### [WHAT IS EXPECTED]
Go through the records, and copy each line in which the string "XNOR" is present.

### [DATA FOR ANALYSIS]
*** Begin section ***

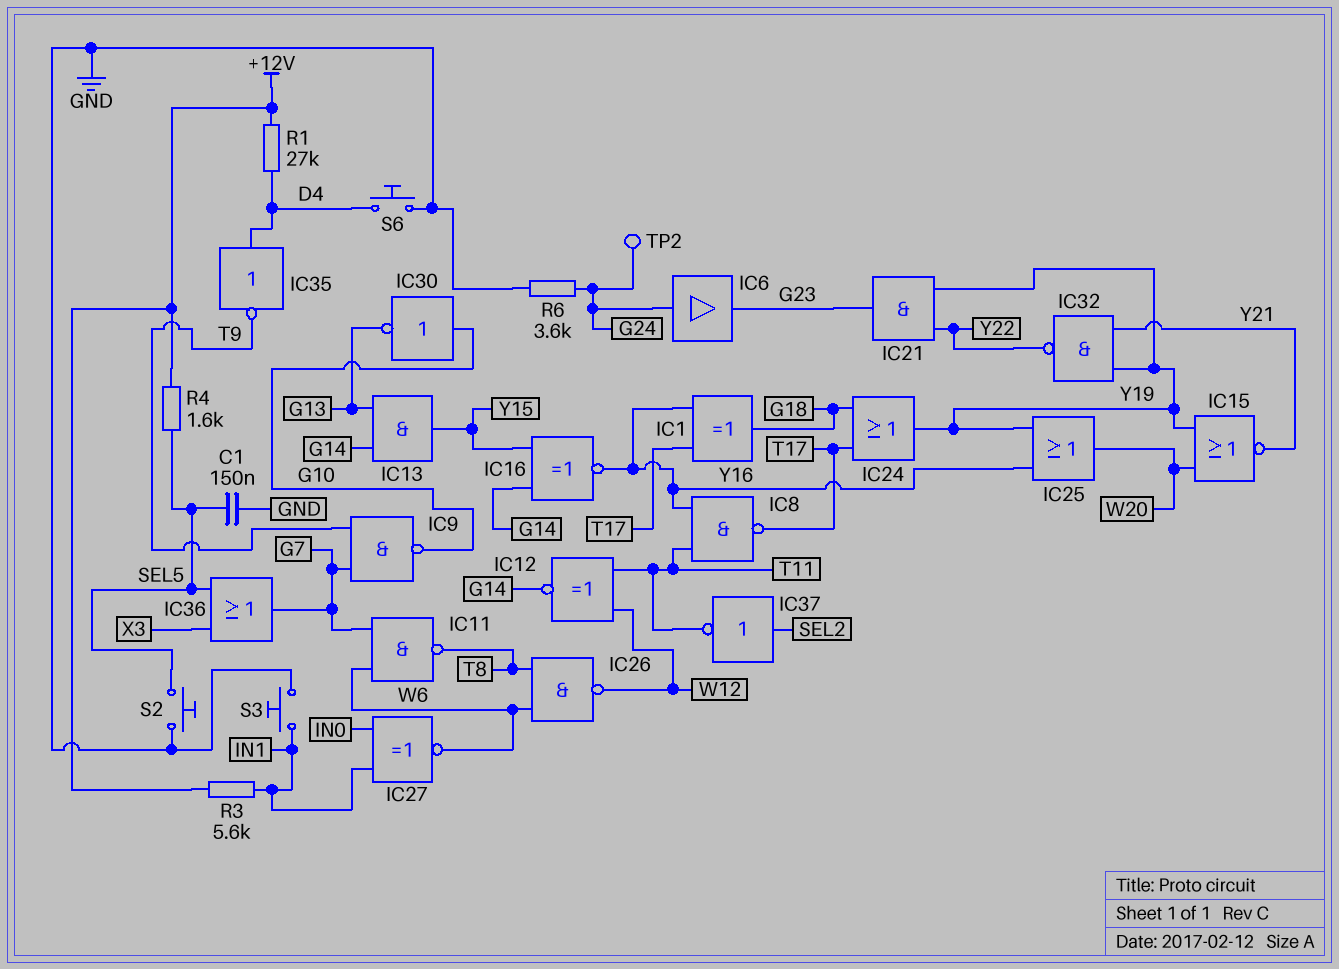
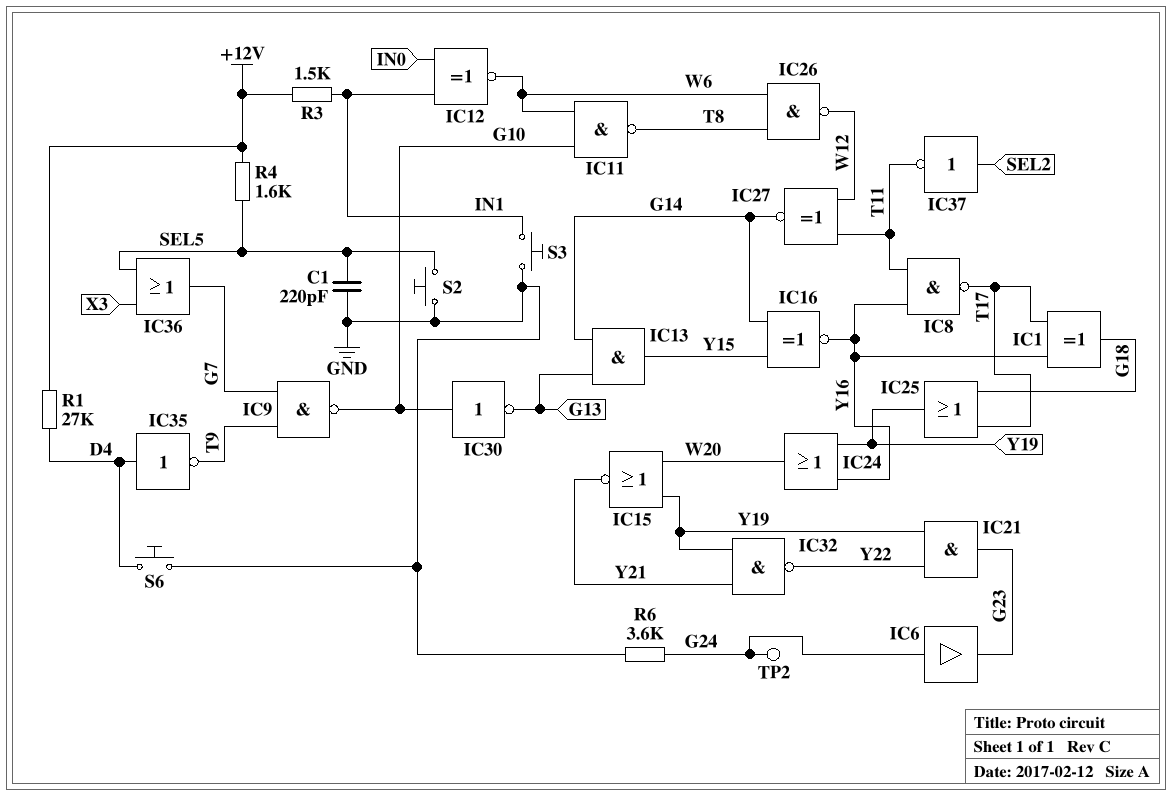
C1: 150nF (GND, SEL5) -> 220pF (GND, SEL5)
IC11: NAND (in G7, in W6, out T8) -> NAND (in G10, in W6, out T8)
IC12: XNOR (in T11, in W12, out G14) -> XNOR (in IN0, in IN1, out W6)
IC24: OR (in G18, in T17, out Y19) -> OR (in Y16, in Y19, out W20)
IC25: OR (in Y16, in Y19, out W20) -> OR (in G18, in T17, out Y19)
IC27: XNOR (in IN0, in IN1, out W6) -> XNOR (in T11, in W12, out G14)
R3: 5.6k (+12V, IN1) -> 1.5k (+12V, IN1)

*** End section ***

### [REPLY]
IC12: XNOR (in T11, in W12, out G14) -> XNOR (in IN0, in IN1, out W6)
IC27: XNOR (in IN0, in IN1, out W6) -> XNOR (in T11, in W12, out G14)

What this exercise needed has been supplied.